→ **Extracted information**:
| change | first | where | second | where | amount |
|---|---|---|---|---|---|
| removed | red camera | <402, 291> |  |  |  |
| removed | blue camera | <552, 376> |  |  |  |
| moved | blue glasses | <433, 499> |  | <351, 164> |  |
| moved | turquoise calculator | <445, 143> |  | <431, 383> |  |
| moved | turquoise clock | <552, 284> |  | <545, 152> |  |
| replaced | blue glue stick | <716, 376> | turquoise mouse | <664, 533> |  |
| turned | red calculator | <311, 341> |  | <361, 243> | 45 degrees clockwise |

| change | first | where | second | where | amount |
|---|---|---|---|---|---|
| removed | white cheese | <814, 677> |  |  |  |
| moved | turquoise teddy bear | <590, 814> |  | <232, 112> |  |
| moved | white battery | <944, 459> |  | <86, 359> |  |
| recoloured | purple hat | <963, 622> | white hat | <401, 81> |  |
---
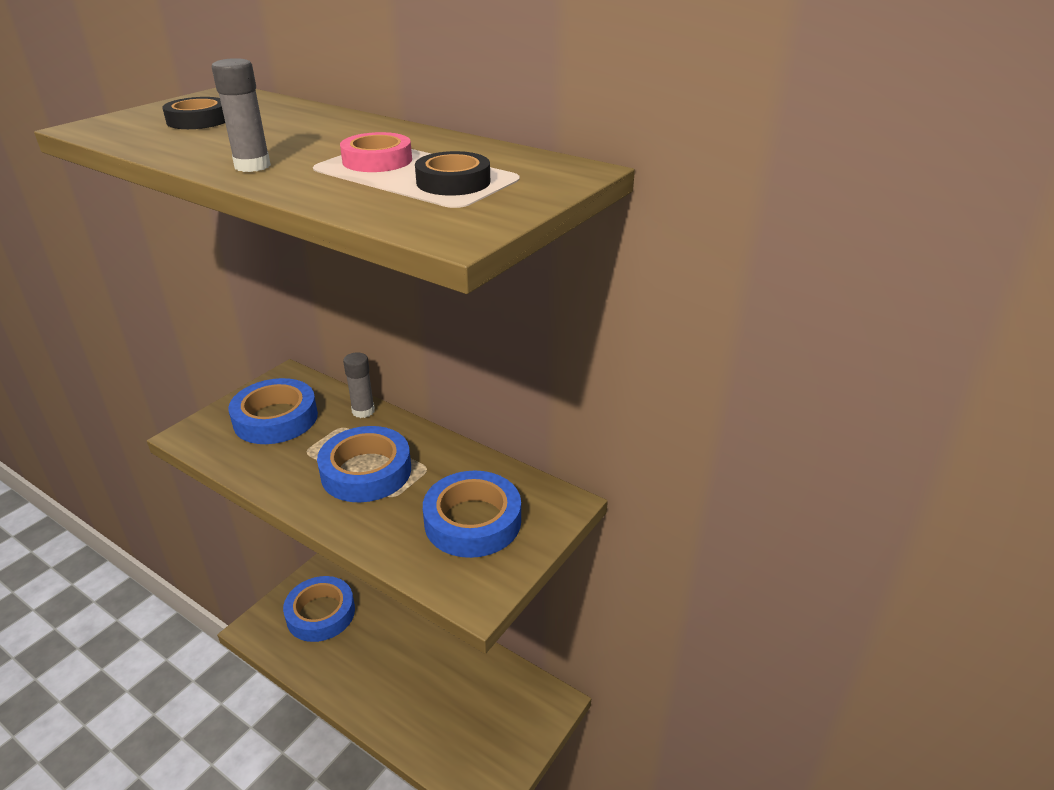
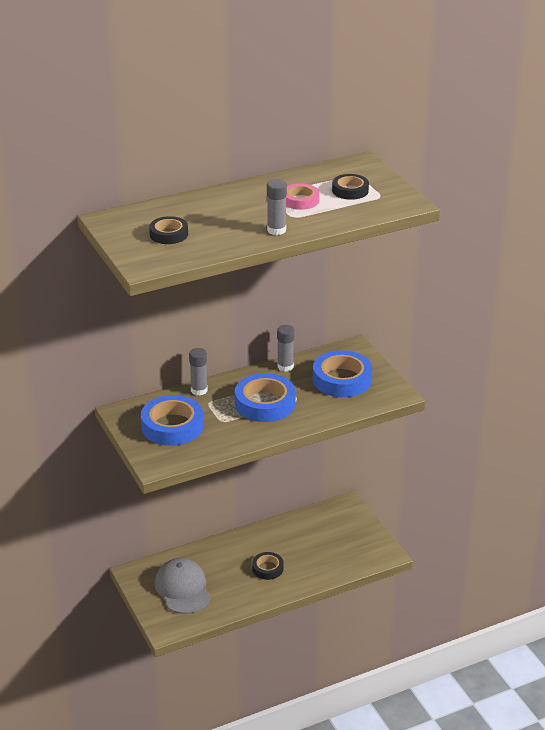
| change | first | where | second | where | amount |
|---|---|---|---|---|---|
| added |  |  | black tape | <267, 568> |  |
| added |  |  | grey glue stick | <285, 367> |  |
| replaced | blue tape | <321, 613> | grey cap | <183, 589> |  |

→ **Problem to work on**: If a line in the material contains the word "camera", copy that line.

→ **Result for this exercise**:
| removed | red camera | <402, 291> |  |  |  |
| removed | blue camera | <552, 376> |  |  |  |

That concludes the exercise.